_What needs to be done:_ Reproduce all of the material below word for word, omitting the pictures.
╭─ Provided material
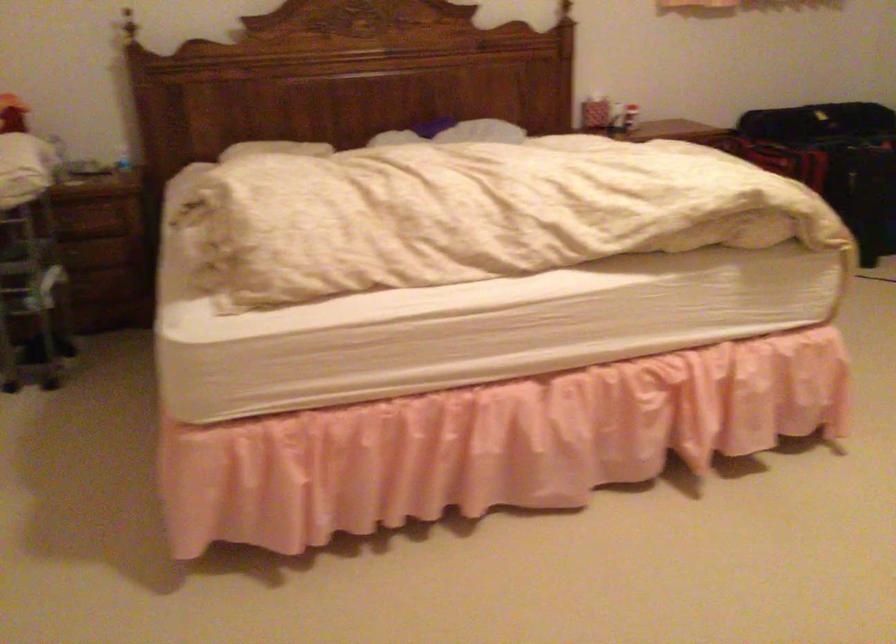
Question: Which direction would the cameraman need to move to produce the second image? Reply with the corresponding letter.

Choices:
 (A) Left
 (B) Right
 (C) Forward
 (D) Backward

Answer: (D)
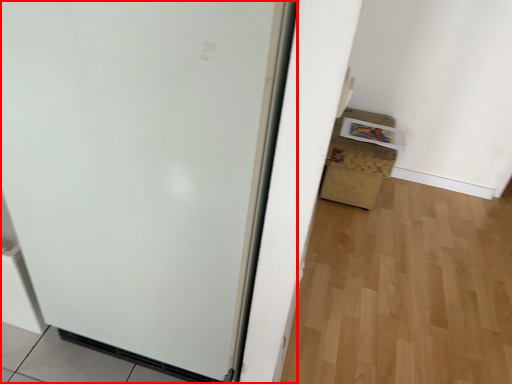
Question: From the image's perspective, where is door (annotated by the red box) located relative to cardboard box?

Choices:
 (A) below
 (B) above

Answer: (A)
╰─
_Complete response:_
Question: Which direction would the cameraman need to move to produce the second image? Reply with the corresponding letter.

Choices:
 (A) Left
 (B) Right
 (C) Forward
 (D) Backward

Answer: (D)
Question: From the image's perspective, where is door (annotated by the red box) located relative to cardboard box?

Choices:
 (A) below
 (B) above

Answer: (A)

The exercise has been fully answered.